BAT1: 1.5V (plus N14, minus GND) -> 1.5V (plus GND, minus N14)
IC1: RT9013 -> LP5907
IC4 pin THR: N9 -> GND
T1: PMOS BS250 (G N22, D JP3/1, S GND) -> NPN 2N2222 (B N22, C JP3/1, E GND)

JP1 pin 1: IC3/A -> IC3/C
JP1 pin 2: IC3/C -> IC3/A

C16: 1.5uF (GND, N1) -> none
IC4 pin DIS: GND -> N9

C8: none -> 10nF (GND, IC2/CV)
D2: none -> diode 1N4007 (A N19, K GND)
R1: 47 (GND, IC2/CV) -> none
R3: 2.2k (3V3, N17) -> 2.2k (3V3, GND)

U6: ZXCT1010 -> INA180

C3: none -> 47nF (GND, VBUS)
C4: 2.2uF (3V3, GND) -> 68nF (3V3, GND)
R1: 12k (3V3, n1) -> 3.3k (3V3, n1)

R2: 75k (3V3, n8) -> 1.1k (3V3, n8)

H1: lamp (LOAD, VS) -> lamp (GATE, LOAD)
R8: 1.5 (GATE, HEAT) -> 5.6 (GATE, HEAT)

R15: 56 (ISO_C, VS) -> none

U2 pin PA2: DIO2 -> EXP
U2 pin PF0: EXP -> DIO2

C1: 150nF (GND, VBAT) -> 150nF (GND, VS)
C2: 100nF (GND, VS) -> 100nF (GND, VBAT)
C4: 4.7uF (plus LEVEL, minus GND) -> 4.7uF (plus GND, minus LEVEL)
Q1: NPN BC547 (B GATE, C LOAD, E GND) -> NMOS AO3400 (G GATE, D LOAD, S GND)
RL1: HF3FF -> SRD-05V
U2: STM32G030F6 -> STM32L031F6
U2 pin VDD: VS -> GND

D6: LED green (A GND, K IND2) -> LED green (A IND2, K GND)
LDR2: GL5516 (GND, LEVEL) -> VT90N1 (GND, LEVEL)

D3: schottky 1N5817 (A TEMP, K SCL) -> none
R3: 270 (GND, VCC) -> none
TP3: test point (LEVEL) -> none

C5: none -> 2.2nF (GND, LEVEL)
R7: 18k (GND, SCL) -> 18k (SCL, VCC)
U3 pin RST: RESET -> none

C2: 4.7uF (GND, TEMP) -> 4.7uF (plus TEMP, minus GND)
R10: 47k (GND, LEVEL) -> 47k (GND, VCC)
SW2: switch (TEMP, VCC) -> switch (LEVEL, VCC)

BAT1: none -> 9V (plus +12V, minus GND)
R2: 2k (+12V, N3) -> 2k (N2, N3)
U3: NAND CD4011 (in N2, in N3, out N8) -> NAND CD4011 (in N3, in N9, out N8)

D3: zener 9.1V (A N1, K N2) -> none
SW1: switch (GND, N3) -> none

——————————

● **What the task asks**:
The answer must be every line from the records above that contains "LOAD".

● **Result**:
H1: lamp (LOAD, VS) -> lamp (GATE, LOAD)
Q1: NPN BC547 (B GATE, C LOAD, E GND) -> NMOS AO3400 (G GATE, D LOAD, S GND)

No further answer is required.